=== Material for this task ===

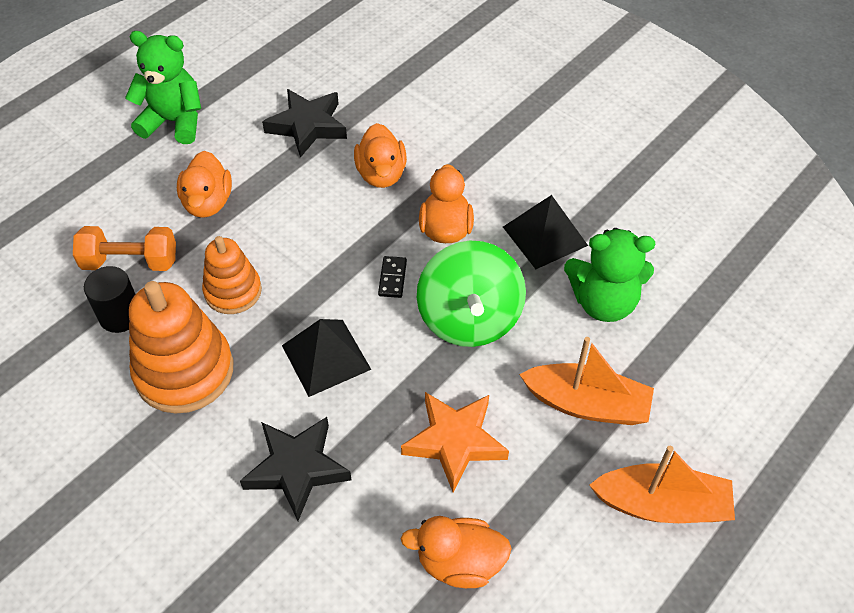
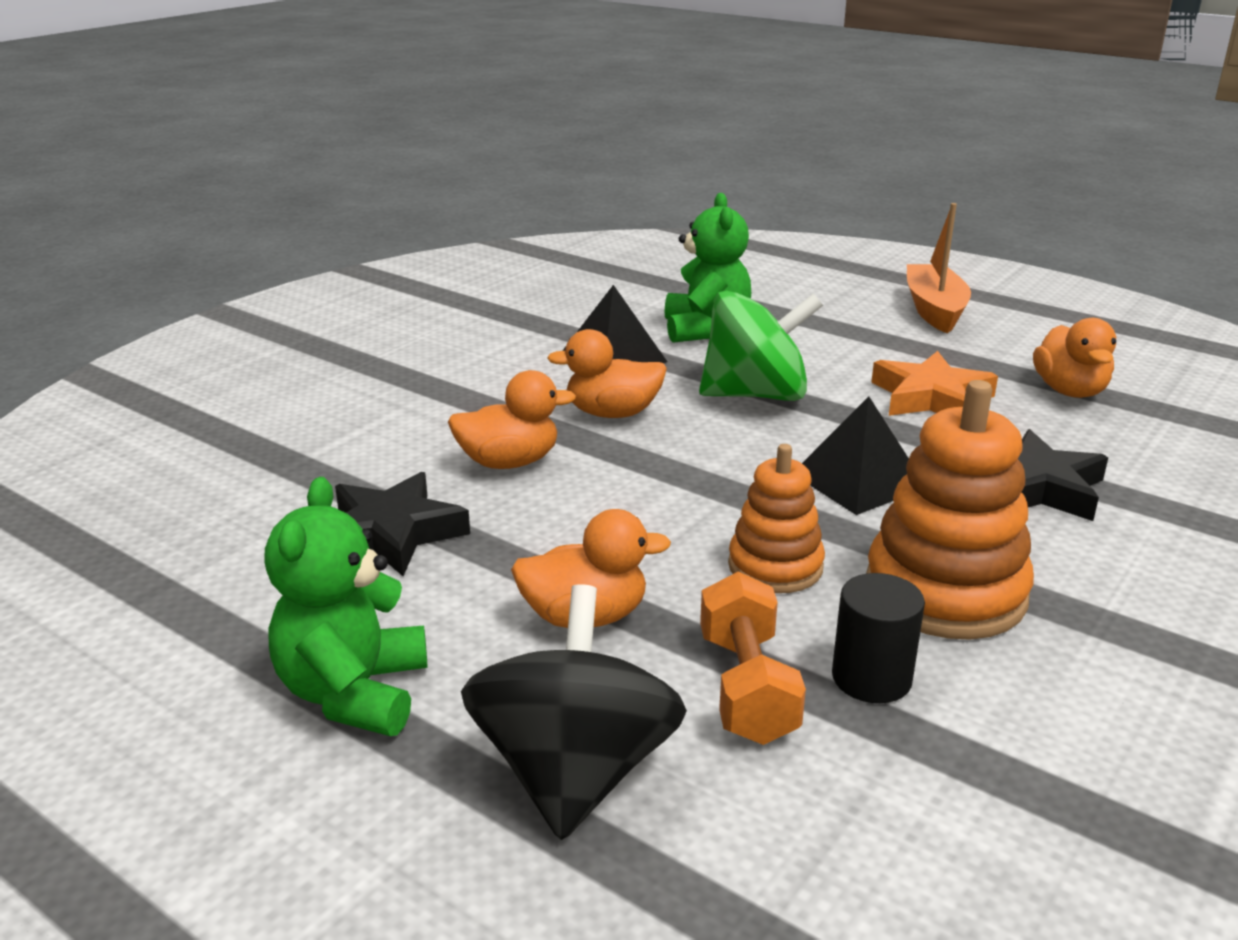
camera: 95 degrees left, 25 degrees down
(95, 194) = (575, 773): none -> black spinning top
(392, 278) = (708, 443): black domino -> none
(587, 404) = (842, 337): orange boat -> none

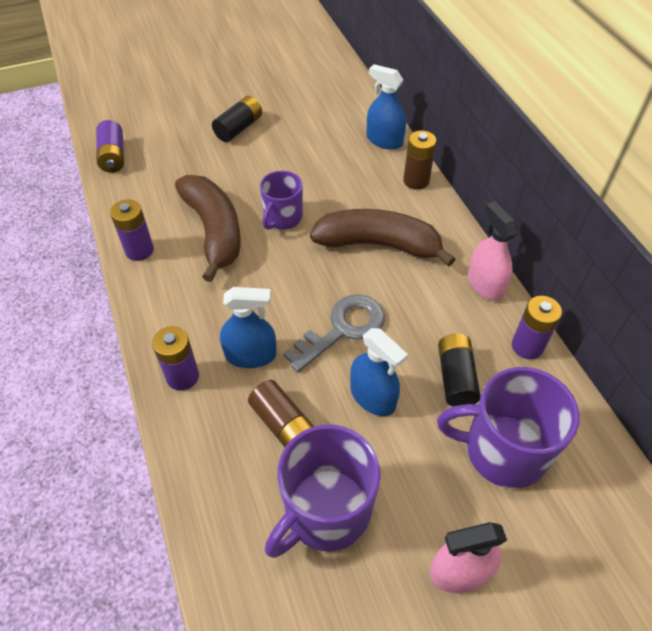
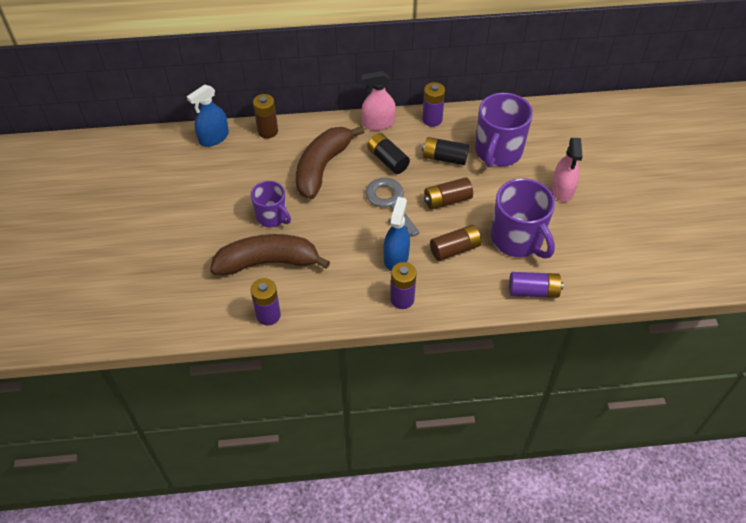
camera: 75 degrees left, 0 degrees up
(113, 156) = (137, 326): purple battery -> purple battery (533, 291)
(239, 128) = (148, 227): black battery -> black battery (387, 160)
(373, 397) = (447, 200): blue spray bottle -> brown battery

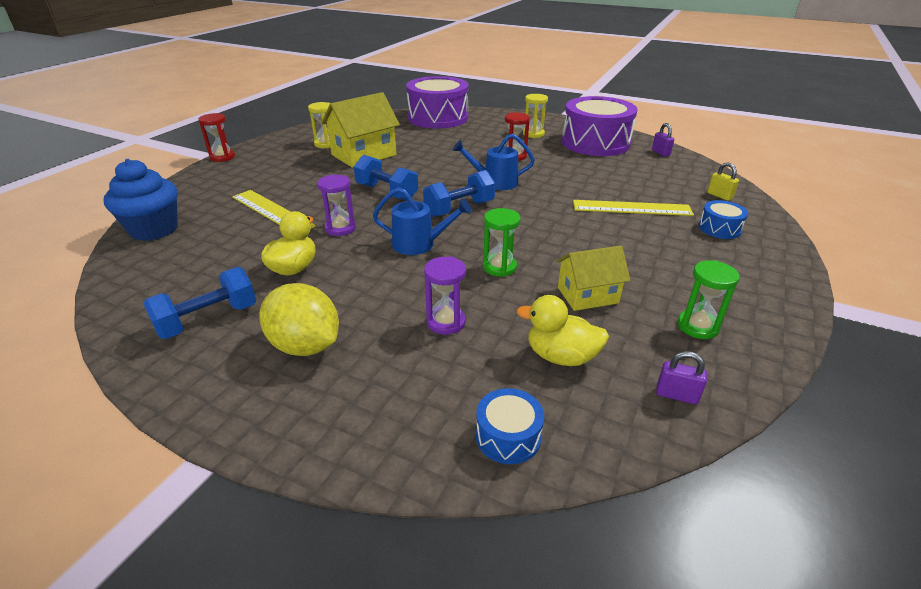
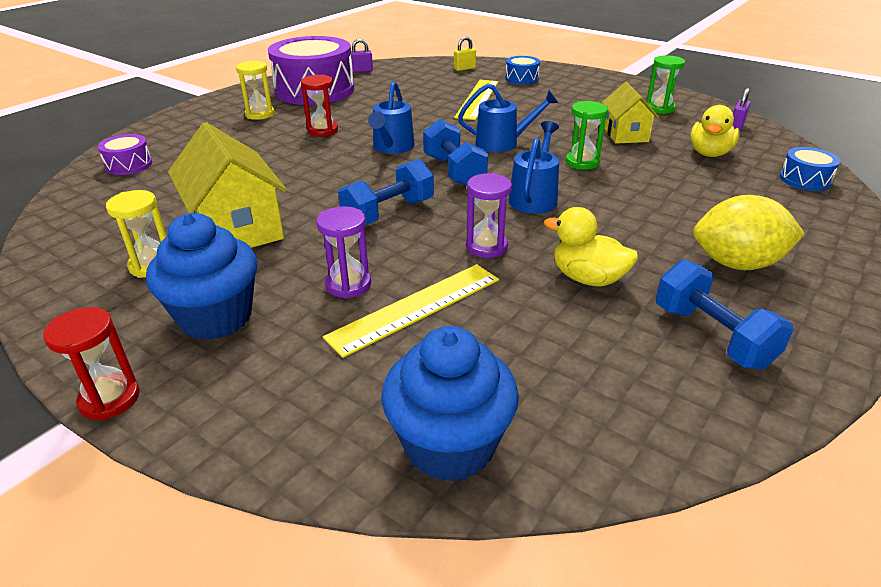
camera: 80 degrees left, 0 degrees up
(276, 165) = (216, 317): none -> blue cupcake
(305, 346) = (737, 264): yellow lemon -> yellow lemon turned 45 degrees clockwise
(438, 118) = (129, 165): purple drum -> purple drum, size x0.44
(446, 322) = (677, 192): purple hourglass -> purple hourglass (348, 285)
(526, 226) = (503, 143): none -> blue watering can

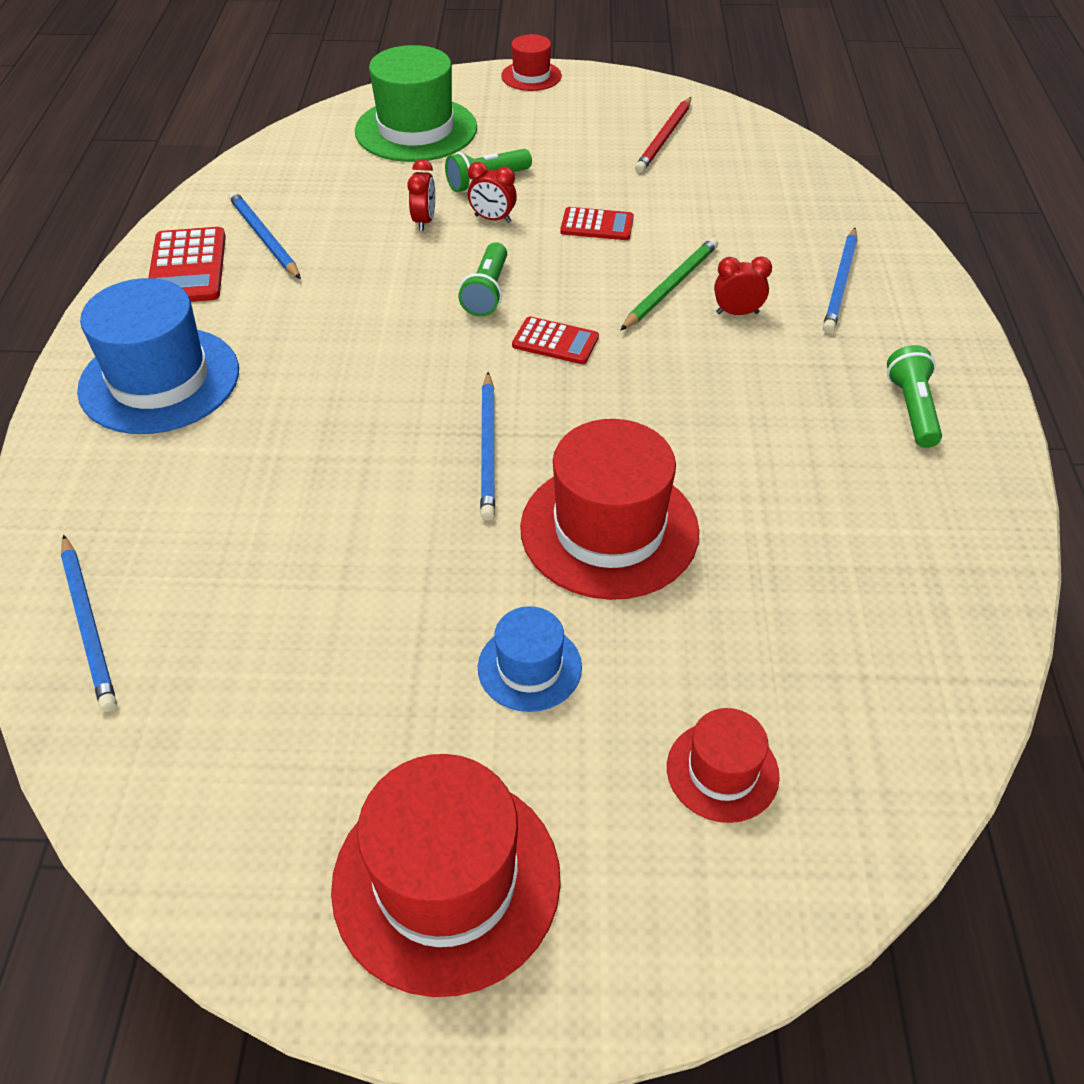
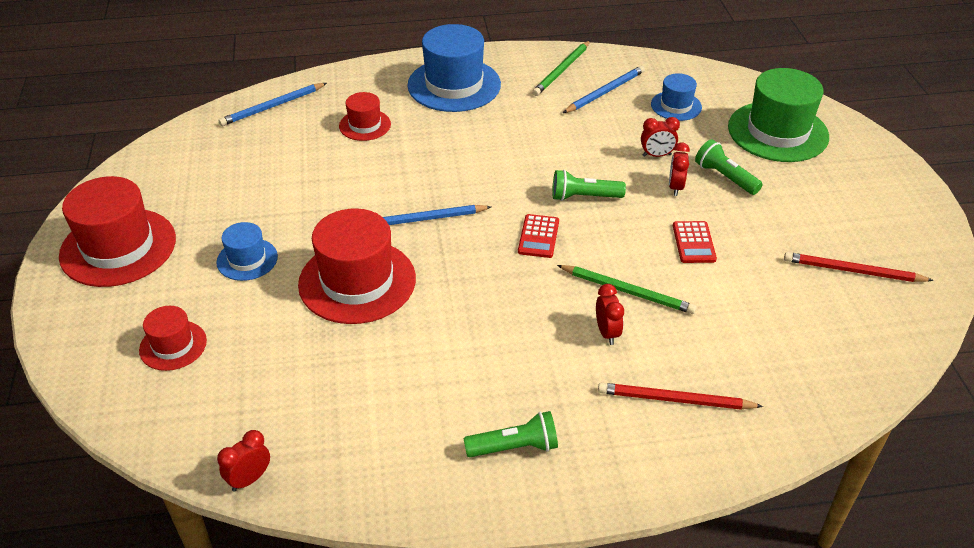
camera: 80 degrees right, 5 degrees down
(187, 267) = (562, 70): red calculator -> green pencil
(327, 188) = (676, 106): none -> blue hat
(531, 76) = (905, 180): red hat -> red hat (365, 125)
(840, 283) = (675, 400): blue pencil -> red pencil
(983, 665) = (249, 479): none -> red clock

===

Pictures excluded, give again exactly and only the lines of the material above from the line with "(305, 346) = (737, 264): yellow" through the line with "(531, 76) = (905, 180): red".

**Response**:
(305, 346) = (737, 264): yellow lemon -> yellow lemon turned 45 degrees clockwise
(438, 118) = (129, 165): purple drum -> purple drum, size x0.44
(446, 322) = (677, 192): purple hourglass -> purple hourglass (348, 285)
(526, 226) = (503, 143): none -> blue watering can

camera: 80 degrees right, 5 degrees down
(187, 267) = (562, 70): red calculator -> green pencil
(327, 188) = (676, 106): none -> blue hat
(531, 76) = (905, 180): red hat -> red hat (365, 125)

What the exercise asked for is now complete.